**Work item:**
Here is the task for the records below: repeat exactly the lines from the one with "pos2: [680, 125, 46, 38]" to the one with "pos1: [328, 399, 37, 35]", both included, and nothing else.

**Stored data entries:**
====

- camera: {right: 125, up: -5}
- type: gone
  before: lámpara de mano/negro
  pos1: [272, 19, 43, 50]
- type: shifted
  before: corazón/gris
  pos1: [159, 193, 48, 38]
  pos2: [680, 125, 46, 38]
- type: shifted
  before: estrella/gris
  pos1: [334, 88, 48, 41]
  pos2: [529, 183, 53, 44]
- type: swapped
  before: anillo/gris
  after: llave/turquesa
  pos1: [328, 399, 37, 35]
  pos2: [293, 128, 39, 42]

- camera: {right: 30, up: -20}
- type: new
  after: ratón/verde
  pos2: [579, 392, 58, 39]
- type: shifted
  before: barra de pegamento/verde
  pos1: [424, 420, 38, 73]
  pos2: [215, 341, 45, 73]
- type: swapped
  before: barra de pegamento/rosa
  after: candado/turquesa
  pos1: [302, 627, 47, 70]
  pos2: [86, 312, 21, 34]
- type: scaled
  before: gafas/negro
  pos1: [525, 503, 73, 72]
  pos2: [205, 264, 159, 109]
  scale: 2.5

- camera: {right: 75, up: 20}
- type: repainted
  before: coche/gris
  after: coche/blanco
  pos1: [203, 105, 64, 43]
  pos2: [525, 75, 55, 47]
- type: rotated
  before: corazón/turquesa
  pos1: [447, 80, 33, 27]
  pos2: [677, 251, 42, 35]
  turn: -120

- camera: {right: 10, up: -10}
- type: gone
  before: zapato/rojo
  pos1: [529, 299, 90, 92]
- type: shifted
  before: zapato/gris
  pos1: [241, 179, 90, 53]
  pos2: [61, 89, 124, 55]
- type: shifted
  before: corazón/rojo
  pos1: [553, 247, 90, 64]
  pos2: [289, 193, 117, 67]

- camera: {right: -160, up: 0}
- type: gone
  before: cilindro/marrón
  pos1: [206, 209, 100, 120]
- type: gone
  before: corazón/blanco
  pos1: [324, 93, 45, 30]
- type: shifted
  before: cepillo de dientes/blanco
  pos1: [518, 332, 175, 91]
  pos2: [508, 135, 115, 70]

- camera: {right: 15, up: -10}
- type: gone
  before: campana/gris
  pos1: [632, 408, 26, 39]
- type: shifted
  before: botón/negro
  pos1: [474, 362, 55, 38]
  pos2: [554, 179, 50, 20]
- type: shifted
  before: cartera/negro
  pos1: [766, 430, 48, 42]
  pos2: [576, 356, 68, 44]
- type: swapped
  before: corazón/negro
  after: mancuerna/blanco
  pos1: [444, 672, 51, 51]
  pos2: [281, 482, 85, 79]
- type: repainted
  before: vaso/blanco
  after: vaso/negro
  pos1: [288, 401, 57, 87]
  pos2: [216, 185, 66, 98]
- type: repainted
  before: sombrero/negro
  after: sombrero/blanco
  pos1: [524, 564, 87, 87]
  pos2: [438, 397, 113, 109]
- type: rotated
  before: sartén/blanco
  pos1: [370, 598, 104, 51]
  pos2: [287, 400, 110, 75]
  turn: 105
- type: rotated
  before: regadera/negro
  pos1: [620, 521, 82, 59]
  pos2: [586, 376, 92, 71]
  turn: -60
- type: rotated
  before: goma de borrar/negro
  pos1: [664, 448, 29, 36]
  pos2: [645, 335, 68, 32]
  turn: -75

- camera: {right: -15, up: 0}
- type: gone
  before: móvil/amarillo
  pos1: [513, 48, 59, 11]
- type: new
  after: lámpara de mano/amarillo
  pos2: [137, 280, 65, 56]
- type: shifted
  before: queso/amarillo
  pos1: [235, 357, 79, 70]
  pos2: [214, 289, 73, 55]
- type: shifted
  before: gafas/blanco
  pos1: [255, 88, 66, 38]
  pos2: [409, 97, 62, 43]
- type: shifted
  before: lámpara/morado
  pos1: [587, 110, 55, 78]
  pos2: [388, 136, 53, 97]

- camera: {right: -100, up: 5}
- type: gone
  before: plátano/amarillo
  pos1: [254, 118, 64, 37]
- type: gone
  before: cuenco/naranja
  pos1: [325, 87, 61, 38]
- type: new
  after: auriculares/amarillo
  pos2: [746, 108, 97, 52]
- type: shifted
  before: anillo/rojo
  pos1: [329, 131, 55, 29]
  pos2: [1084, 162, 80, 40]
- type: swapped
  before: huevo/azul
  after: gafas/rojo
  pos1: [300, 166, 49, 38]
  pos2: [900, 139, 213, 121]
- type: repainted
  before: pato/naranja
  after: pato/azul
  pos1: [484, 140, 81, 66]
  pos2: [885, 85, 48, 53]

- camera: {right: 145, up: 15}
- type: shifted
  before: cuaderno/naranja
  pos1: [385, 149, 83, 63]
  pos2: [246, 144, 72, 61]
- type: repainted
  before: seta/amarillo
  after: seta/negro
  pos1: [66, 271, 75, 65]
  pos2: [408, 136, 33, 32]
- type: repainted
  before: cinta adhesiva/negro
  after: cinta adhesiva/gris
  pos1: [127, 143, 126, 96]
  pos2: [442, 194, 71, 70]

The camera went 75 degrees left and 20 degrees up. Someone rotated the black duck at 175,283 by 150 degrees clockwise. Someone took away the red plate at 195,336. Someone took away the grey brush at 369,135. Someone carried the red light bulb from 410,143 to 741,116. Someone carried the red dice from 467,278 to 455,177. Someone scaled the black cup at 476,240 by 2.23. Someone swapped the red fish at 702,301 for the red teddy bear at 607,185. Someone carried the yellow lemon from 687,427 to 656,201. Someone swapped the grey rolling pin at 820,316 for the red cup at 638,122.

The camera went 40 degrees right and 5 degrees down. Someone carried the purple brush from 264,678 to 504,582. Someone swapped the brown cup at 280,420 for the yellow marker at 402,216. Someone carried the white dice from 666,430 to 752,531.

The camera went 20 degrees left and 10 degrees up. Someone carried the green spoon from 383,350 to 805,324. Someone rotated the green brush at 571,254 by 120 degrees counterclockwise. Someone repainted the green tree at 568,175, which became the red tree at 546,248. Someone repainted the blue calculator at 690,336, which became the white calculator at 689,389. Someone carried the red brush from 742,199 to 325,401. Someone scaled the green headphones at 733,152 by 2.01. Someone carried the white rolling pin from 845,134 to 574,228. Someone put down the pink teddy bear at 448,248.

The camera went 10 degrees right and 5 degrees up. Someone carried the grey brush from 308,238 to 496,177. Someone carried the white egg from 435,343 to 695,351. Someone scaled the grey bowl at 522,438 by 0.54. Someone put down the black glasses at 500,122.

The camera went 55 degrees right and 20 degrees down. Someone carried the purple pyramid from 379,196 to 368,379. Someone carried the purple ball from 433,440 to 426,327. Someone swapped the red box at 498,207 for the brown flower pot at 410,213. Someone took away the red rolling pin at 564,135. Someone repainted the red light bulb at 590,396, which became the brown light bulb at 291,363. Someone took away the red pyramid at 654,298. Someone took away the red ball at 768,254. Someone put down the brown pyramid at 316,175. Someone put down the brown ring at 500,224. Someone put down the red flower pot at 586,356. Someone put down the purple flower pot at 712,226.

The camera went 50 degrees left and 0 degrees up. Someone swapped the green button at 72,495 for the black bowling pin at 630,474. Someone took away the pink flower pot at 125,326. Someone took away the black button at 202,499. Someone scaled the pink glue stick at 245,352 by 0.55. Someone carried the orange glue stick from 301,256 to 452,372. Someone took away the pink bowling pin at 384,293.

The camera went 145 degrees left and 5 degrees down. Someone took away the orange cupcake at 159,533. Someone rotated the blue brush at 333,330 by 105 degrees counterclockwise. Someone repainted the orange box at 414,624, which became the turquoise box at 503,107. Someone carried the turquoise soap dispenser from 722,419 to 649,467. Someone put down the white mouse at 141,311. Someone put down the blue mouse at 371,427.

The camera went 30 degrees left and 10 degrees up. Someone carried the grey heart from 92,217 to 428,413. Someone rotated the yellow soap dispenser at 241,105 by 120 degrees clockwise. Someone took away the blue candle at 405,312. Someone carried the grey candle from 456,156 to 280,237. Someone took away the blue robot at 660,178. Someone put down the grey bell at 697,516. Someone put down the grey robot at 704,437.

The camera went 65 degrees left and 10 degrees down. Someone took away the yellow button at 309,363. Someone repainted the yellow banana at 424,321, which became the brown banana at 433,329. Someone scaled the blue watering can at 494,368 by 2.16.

====

**Task solution:**
  pos2: [680, 125, 46, 38]
- type: shifted
  before: estrella/gris
  pos1: [334, 88, 48, 41]
  pos2: [529, 183, 53, 44]
- type: swapped
  before: anillo/gris
  after: llave/turquesa
  pos1: [328, 399, 37, 35]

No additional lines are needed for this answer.